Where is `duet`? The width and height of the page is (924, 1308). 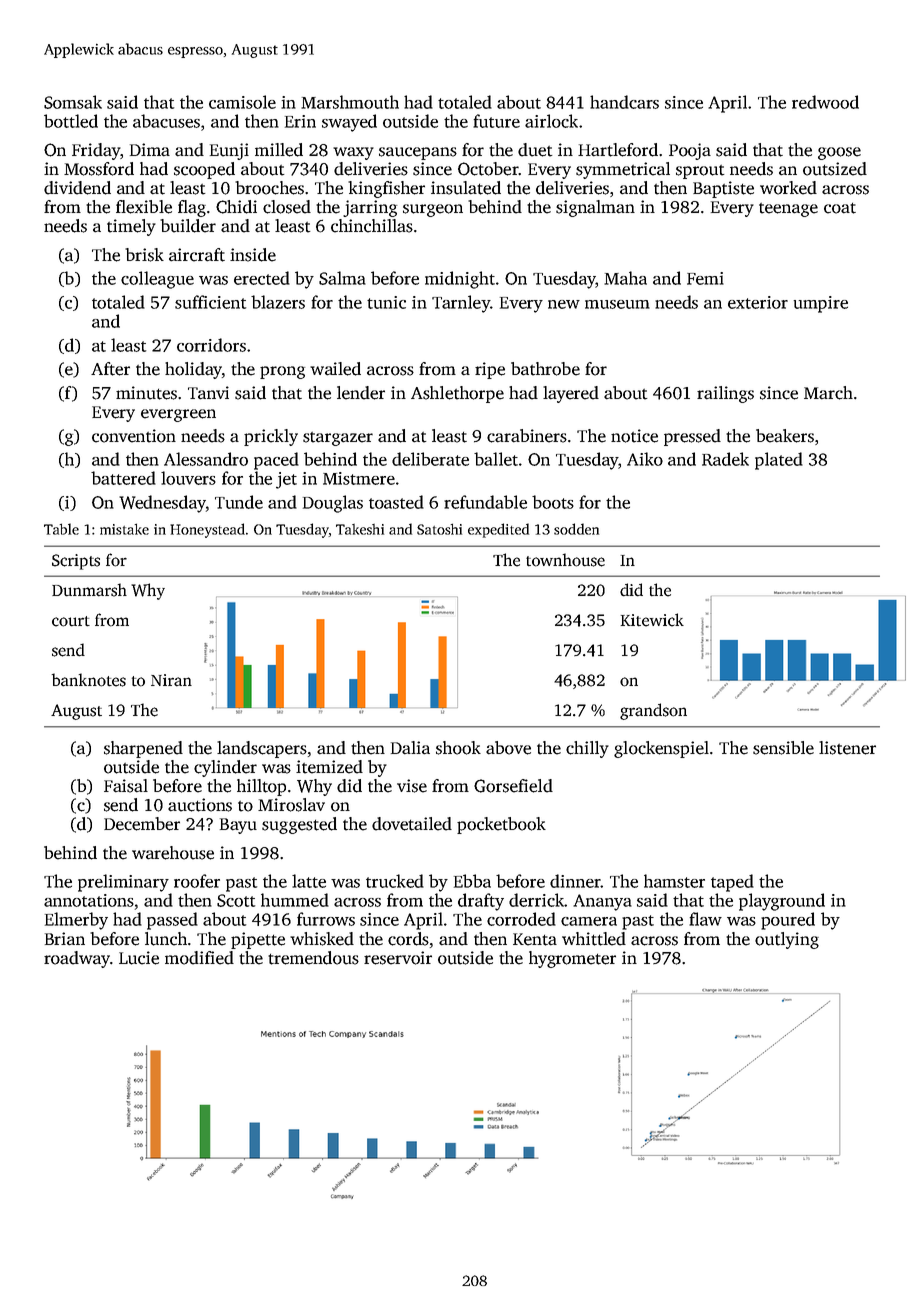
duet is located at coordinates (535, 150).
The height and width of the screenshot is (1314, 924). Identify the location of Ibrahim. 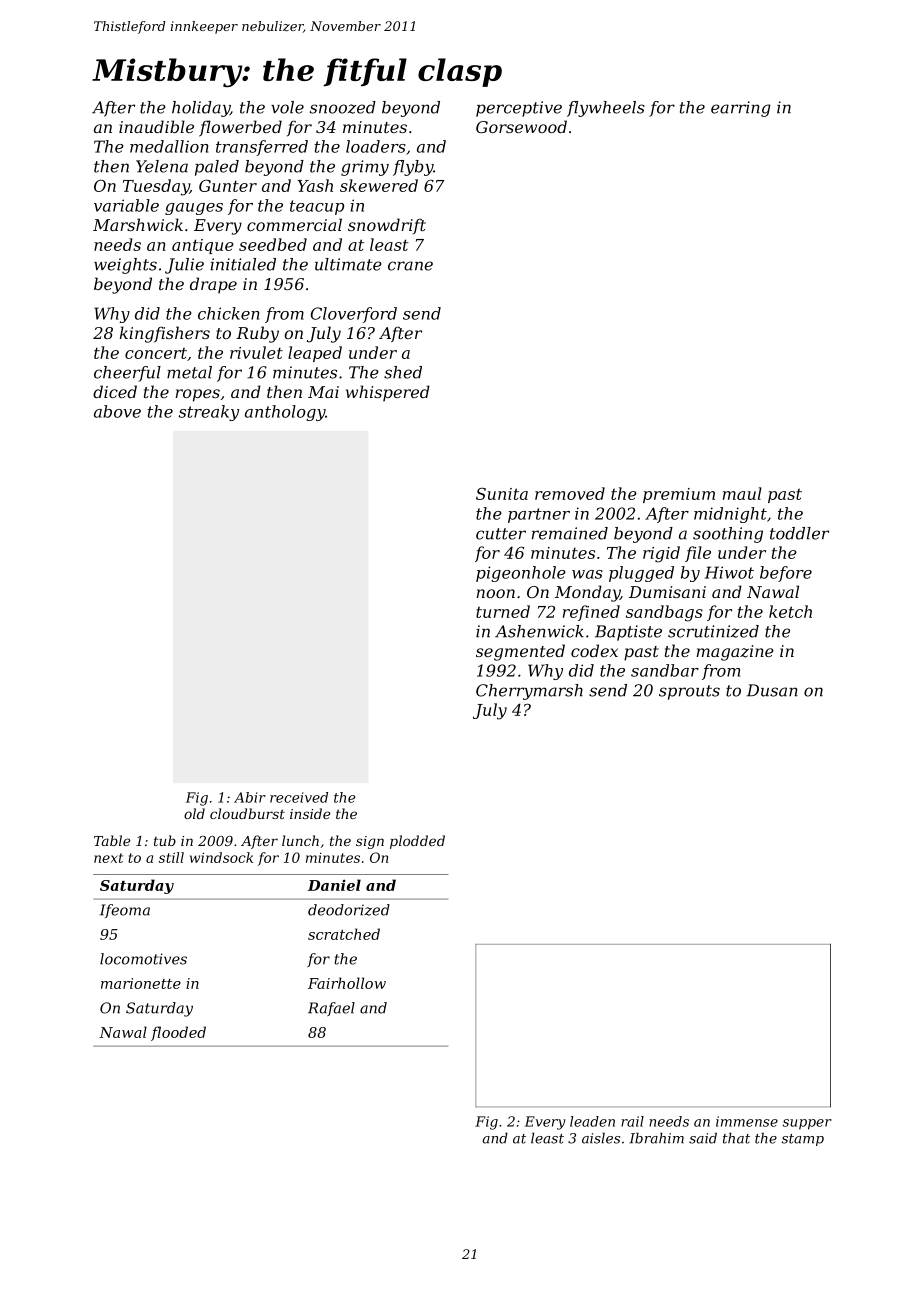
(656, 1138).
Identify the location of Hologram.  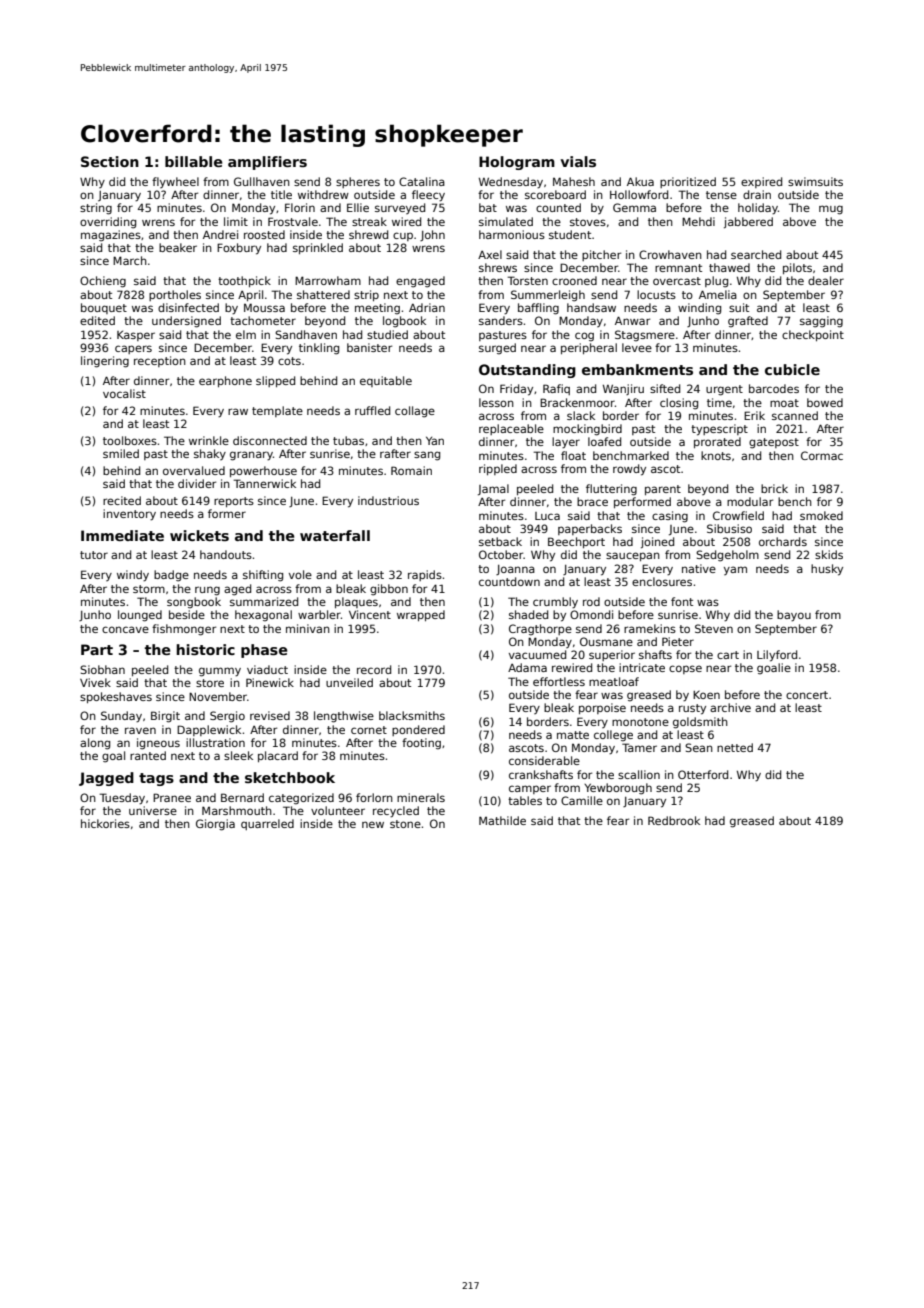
# # # #
**Requirement:**
Arrange every line of the data above as a numbered list, omitting any blank lines, and leave the pictures out of the answer.

**Answer to this problem:**
1. Where is `duet`? The width and height of the page is (924, 1308). 
2. duet is located at coordinates (535, 150).
3. The height and width of the screenshot is (1314, 924). Identify the location of Ibrahim. 
4. (656, 1138).
5. Identify the location of Hologram.  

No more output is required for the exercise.